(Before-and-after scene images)
+---+
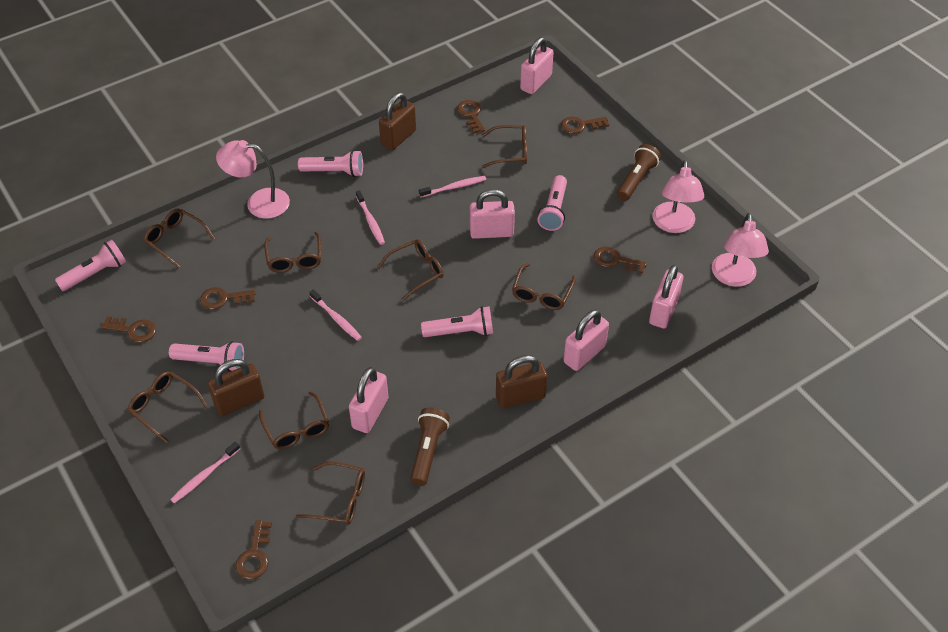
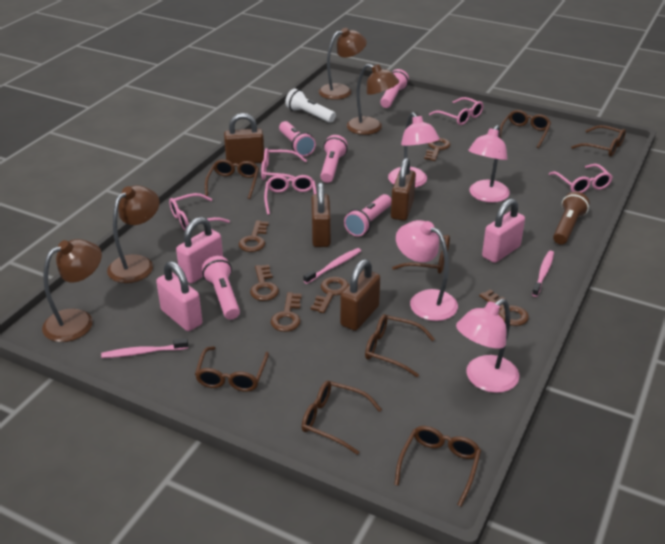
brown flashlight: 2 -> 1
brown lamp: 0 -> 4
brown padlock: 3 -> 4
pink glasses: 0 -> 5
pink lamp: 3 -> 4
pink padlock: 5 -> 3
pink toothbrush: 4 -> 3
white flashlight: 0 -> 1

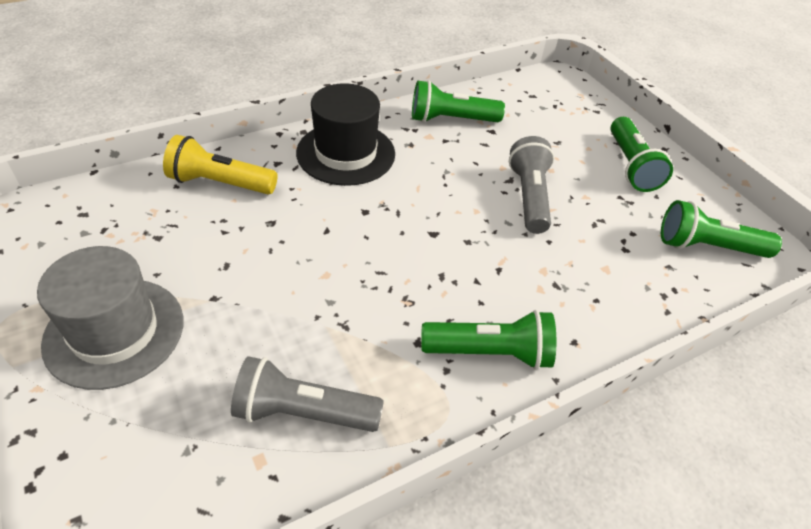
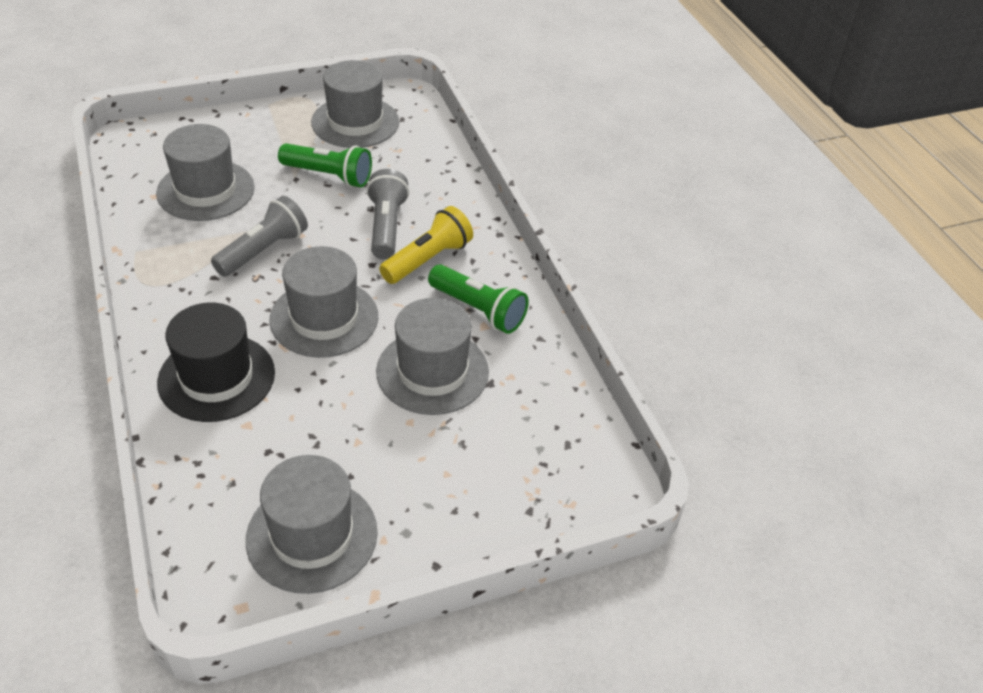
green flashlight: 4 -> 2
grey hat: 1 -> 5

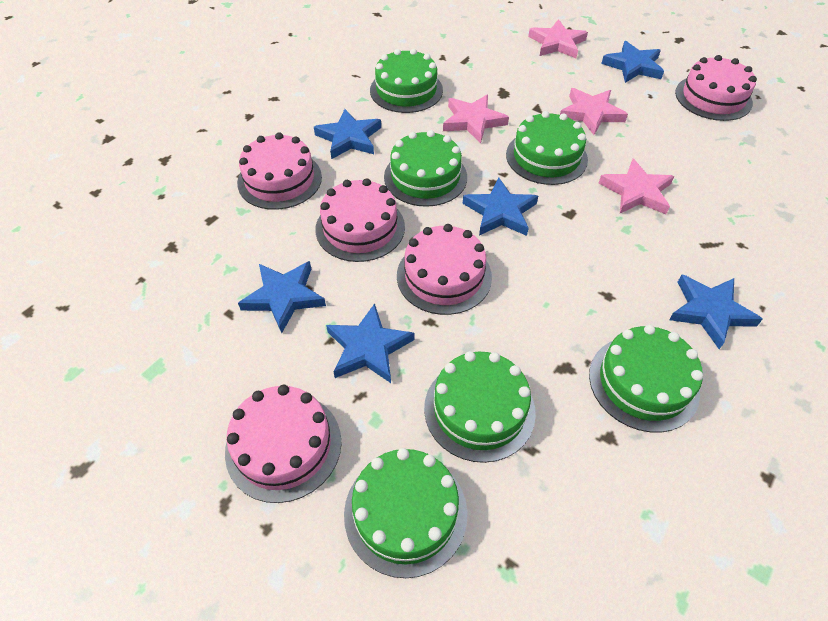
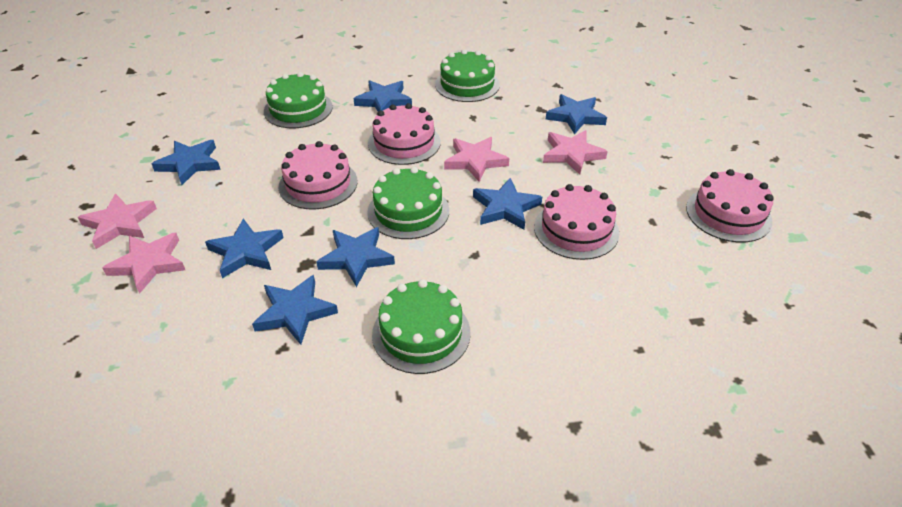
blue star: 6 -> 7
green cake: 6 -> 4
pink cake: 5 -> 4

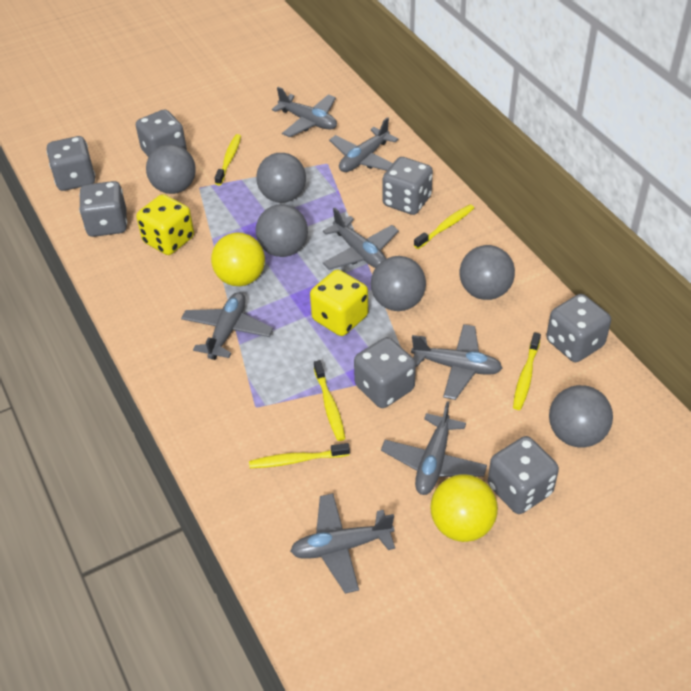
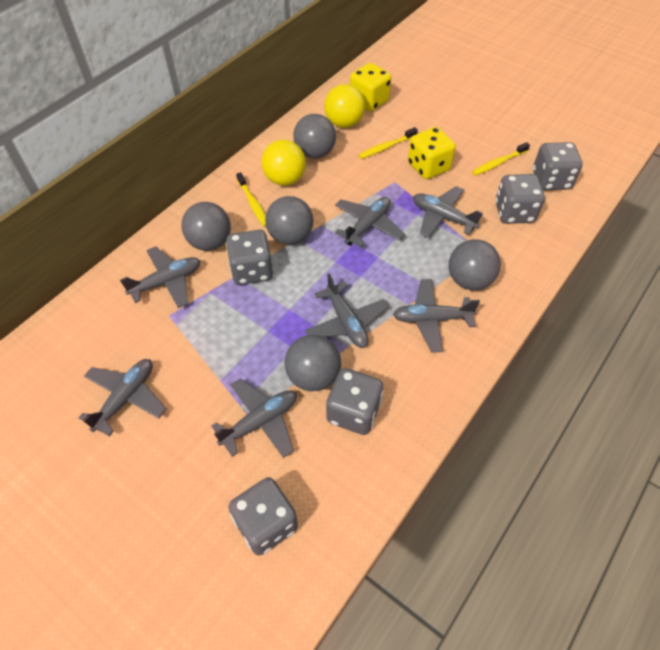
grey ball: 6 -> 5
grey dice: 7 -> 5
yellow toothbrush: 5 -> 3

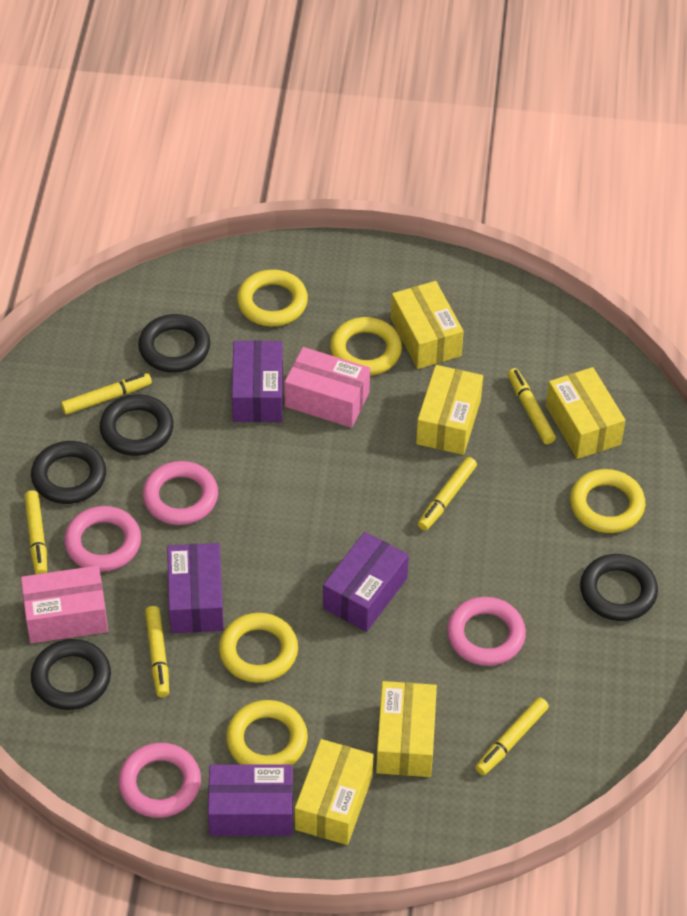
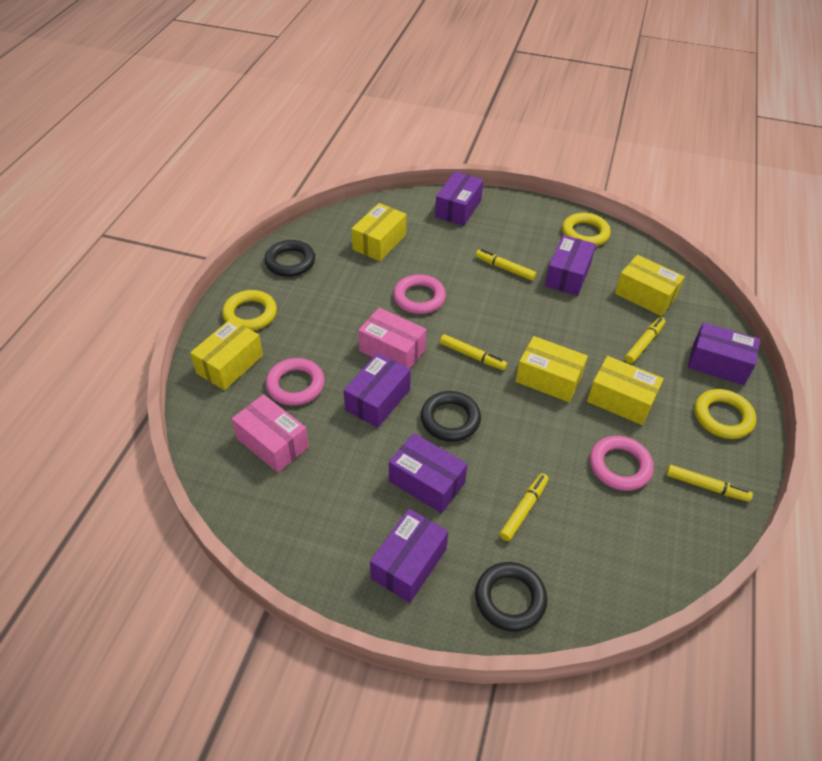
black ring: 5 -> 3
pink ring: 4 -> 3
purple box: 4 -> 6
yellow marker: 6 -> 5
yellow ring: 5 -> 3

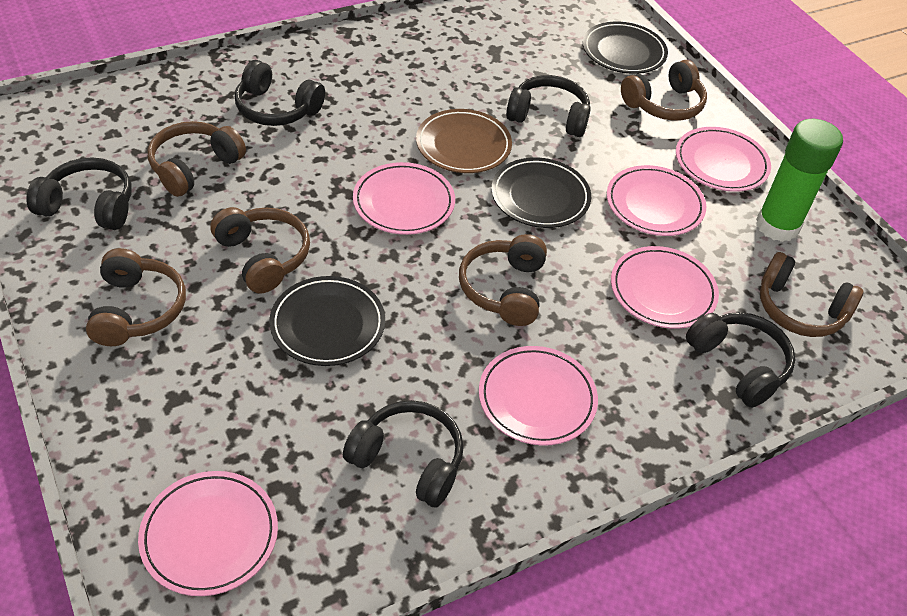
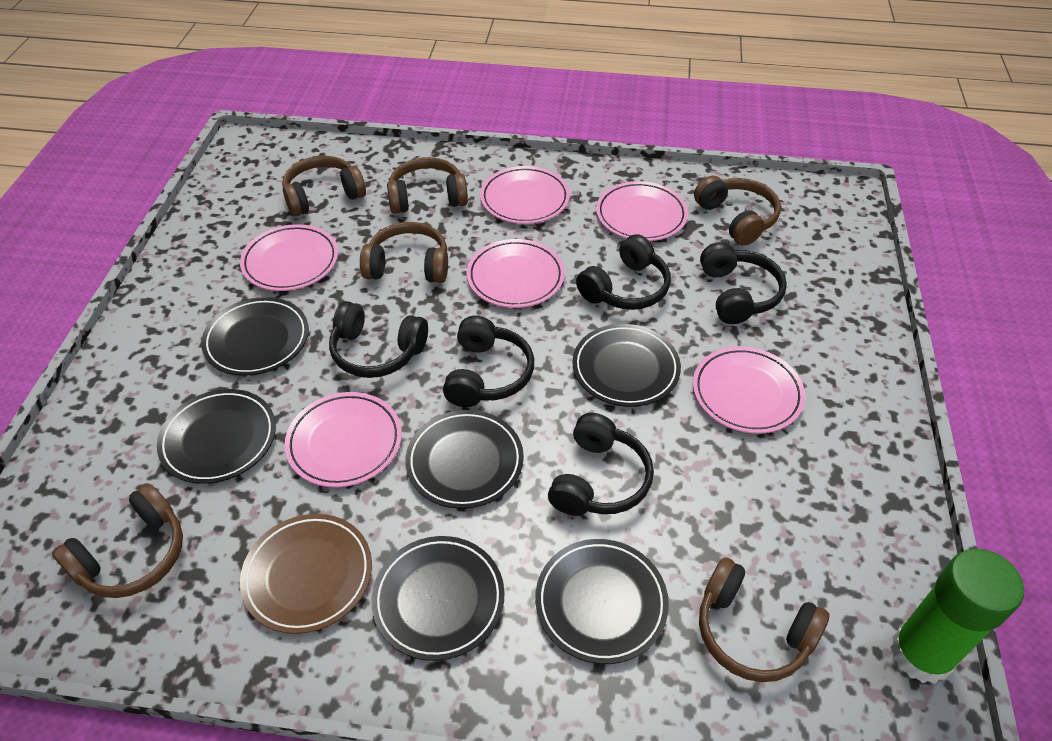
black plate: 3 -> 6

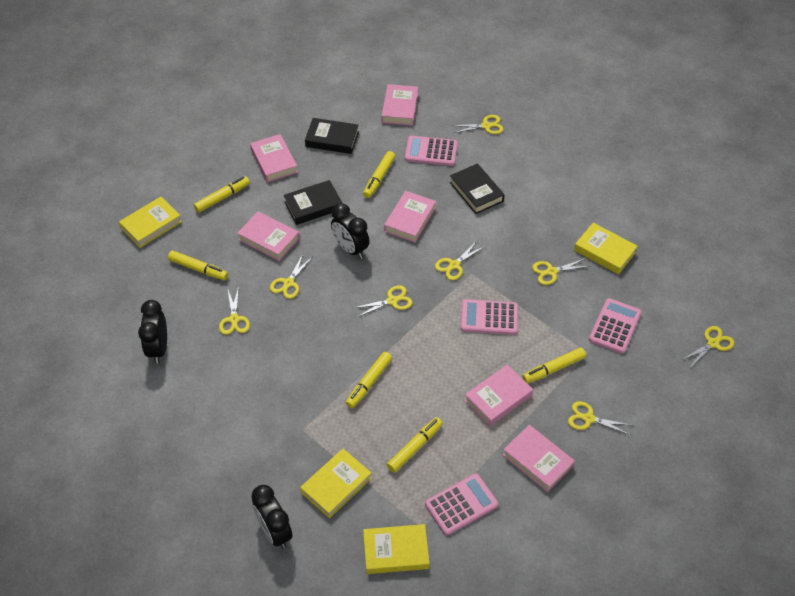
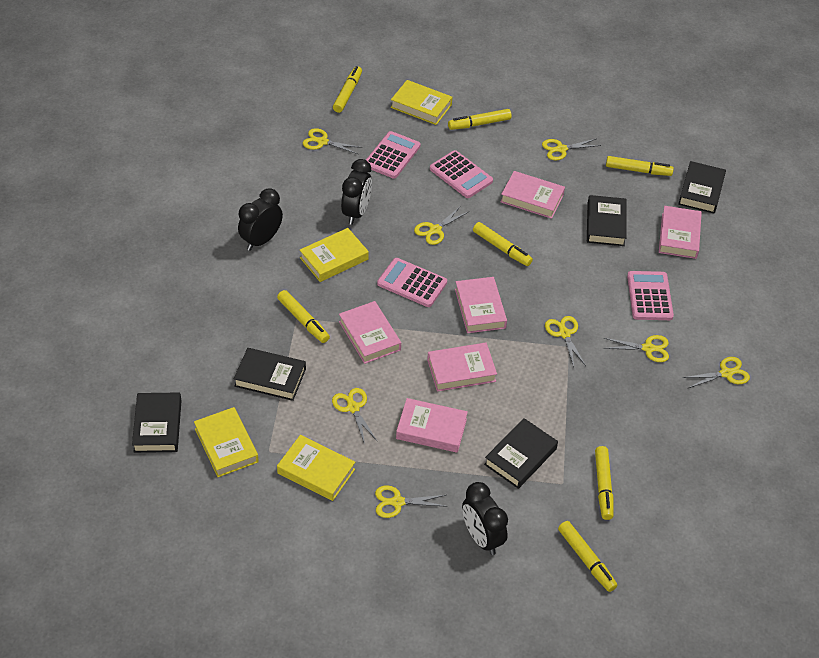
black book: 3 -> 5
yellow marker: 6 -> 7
+---+
| Task item |
Which of the lines above include the word "toothbrush"? Copy each of them.

| Exercise response |
pink toothbrush: 4 -> 3
yellow toothbrush: 5 -> 3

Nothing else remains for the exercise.